▸ **Work to complete**
Go to the line that contains "black key [614,323,720,373]", then write out that line and all that follow to the end of the listing, exactly and without pictures.

Start of Supplied records

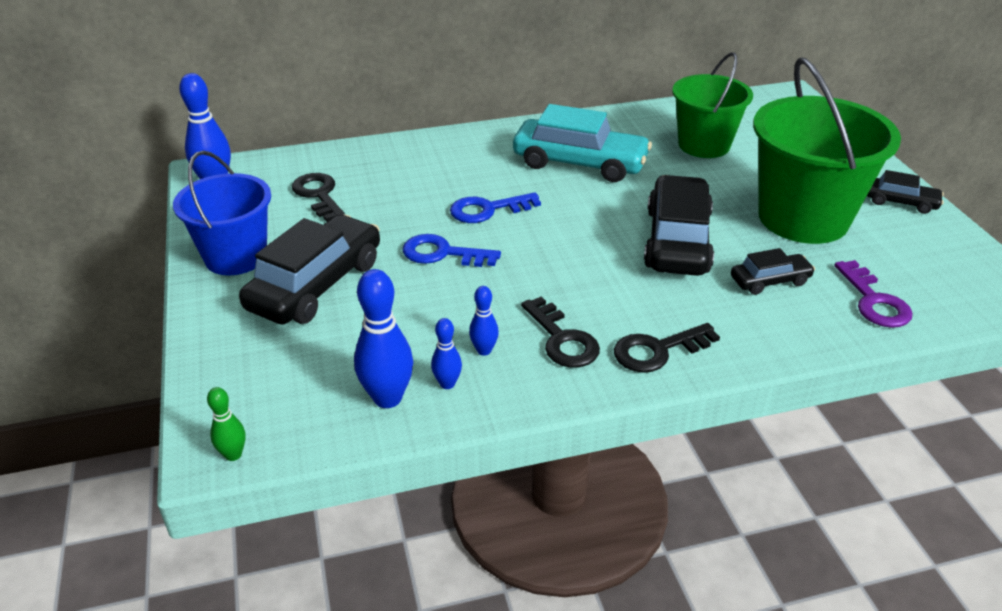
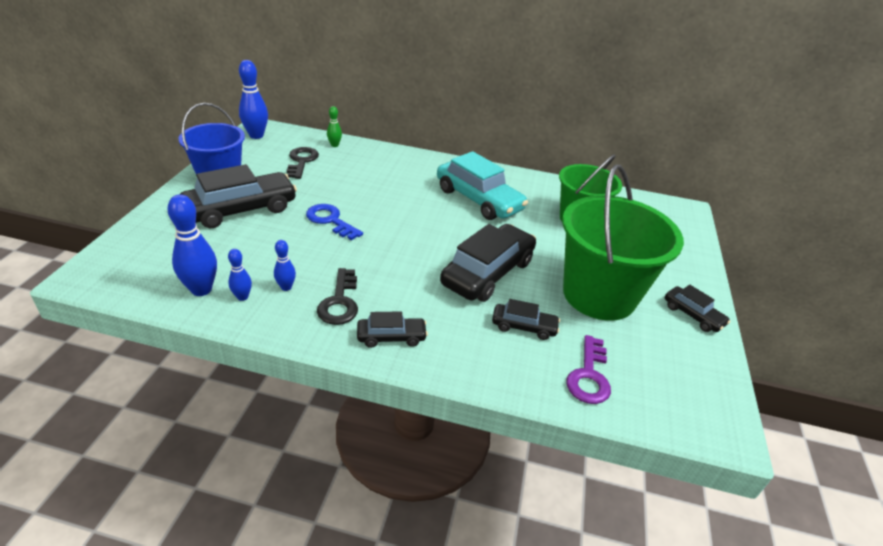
camera: 25 degrees right, 0 degrees up
green bowling pin [207,387,246,461] -> green bowling pin moved to [327,106,342,147]
blue key [450,192,541,223] -> none
black key [614,323,720,373] -> black car [357,311,428,348]

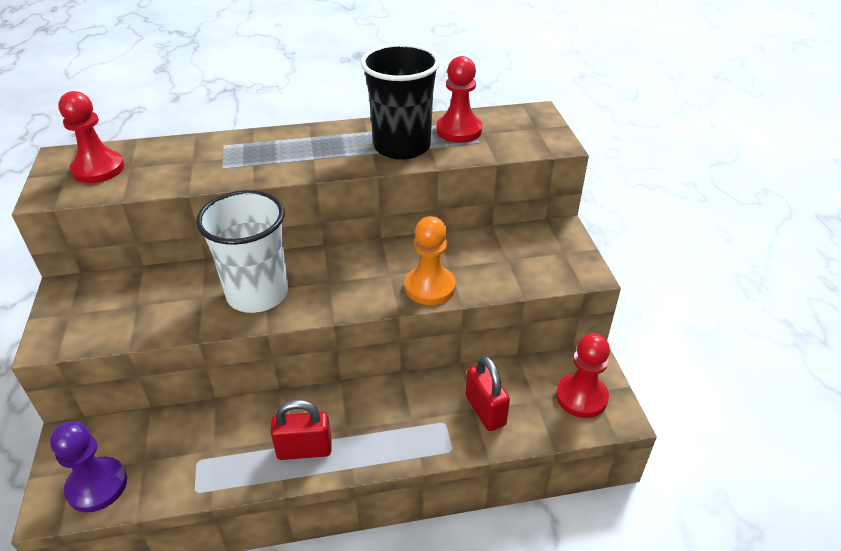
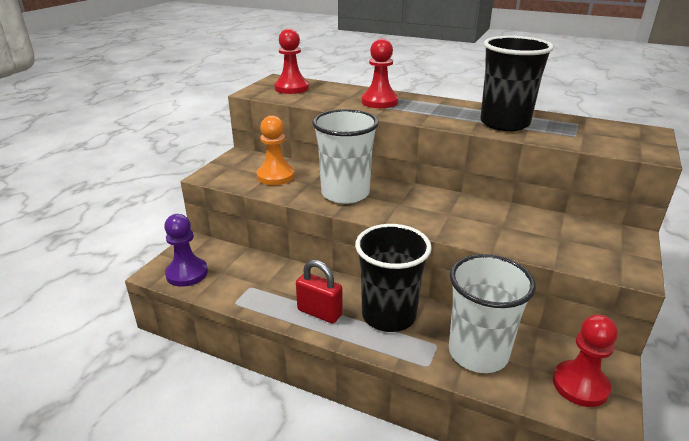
camera: 35 degrees right, 10 degrees down
orange pawn [405,216,456,305] -> orange pawn moved to [256,116,295,185]
red pawn [436,56,482,143] -> red pawn moved to [361,39,398,108]
red padlock [466,356,510,431] -> white cup [449,254,536,373]
none -> black cup [355,224,432,332]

End of Supplied records

▸ **Task solution**
black key [614,323,720,373] -> black car [357,311,428,348]

camera: 35 degrees right, 10 degrees down
orange pawn [405,216,456,305] -> orange pawn moved to [256,116,295,185]
red pawn [436,56,482,143] -> red pawn moved to [361,39,398,108]
red padlock [466,356,510,431] -> white cup [449,254,536,373]
none -> black cup [355,224,432,332]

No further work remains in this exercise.